(Extracted data entries)
++++++

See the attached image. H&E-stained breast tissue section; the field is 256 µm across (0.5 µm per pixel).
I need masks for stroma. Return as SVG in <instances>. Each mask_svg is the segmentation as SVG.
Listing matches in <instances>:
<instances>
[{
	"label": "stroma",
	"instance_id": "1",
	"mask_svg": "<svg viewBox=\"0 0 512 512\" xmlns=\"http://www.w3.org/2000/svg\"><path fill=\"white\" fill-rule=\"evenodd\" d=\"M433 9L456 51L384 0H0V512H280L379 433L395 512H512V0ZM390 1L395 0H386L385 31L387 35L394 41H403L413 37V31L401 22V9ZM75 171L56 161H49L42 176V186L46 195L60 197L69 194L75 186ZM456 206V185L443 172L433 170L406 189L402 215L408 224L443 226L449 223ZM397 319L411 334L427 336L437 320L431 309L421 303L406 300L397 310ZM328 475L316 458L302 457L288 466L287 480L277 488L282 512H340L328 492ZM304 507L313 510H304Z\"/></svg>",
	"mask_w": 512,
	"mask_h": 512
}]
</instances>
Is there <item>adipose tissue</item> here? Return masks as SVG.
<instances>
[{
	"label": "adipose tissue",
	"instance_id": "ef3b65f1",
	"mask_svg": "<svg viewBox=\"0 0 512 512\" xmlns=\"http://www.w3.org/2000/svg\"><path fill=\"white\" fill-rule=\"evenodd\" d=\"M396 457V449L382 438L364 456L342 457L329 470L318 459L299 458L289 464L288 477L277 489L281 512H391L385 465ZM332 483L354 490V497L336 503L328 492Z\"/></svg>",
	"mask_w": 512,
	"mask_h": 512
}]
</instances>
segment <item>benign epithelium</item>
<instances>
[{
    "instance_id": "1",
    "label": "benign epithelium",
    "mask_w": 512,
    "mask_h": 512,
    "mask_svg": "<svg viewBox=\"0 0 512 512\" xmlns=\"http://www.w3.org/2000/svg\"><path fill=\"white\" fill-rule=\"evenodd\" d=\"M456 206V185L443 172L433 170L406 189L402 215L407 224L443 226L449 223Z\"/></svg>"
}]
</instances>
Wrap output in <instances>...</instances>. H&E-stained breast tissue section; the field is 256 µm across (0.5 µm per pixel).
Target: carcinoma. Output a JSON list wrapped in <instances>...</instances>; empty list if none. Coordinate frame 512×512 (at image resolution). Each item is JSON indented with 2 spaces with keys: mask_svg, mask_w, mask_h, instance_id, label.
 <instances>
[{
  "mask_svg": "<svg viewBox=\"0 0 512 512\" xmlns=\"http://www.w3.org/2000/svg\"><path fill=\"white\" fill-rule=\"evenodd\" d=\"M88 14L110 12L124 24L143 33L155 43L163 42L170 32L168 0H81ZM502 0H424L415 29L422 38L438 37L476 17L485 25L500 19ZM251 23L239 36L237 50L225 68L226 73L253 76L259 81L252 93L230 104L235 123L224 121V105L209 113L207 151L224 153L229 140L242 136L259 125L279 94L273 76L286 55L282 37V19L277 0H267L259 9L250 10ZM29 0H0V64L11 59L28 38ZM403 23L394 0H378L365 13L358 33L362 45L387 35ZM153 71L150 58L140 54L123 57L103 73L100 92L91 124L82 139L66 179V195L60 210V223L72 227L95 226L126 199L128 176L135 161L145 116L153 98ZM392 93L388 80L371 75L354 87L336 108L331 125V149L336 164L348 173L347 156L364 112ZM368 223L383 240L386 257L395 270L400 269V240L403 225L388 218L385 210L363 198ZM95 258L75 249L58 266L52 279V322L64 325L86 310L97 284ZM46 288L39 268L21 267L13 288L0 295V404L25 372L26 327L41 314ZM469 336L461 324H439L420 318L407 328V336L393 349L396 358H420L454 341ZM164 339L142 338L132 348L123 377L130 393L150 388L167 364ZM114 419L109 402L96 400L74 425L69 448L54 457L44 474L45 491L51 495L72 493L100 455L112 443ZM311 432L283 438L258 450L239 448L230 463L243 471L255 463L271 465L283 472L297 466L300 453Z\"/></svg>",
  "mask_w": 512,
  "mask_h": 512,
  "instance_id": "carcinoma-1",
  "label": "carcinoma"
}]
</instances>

++++++

TASK TO CARRY OUT
Among the entries, how many lines contain the string "pixel"? Give the number without anything else.

FINISHED TASK
2